• [What is required]:
In the listing below, write out exactly each line from the first through the one containing "C10: 3300uF (plus".

=-=-=-=-=

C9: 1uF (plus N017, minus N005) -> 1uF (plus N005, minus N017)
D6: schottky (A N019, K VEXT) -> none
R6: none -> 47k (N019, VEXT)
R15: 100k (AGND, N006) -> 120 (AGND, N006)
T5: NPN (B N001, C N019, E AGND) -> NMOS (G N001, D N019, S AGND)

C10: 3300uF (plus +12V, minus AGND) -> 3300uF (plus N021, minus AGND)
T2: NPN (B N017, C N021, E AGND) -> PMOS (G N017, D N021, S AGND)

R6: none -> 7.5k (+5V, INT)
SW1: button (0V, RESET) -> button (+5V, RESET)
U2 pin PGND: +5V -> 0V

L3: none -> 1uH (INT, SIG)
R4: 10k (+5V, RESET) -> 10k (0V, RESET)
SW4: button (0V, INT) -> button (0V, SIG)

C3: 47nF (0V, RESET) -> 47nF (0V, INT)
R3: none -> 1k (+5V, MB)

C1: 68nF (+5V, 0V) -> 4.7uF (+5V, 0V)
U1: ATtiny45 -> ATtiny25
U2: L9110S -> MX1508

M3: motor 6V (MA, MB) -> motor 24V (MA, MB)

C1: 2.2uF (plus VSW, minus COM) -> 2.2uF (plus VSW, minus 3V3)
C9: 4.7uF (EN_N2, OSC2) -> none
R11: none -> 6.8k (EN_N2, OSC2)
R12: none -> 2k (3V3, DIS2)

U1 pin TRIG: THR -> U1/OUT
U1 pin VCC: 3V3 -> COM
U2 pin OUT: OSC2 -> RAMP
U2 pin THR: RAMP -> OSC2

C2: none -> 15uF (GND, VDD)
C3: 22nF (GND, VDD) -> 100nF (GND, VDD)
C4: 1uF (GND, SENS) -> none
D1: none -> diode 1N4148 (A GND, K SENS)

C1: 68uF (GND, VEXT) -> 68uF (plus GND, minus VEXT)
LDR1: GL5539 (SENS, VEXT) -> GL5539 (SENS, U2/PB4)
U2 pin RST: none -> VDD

=-=-=-=-=

• [Written answer]:
C9: 1uF (plus N017, minus N005) -> 1uF (plus N005, minus N017)
D6: schottky (A N019, K VEXT) -> none
R6: none -> 47k (N019, VEXT)
R15: 100k (AGND, N006) -> 120 (AGND, N006)
T5: NPN (B N001, C N019, E AGND) -> NMOS (G N001, D N019, S AGND)

C10: 3300uF (plus +12V, minus AGND) -> 3300uF (plus N021, minus AGND)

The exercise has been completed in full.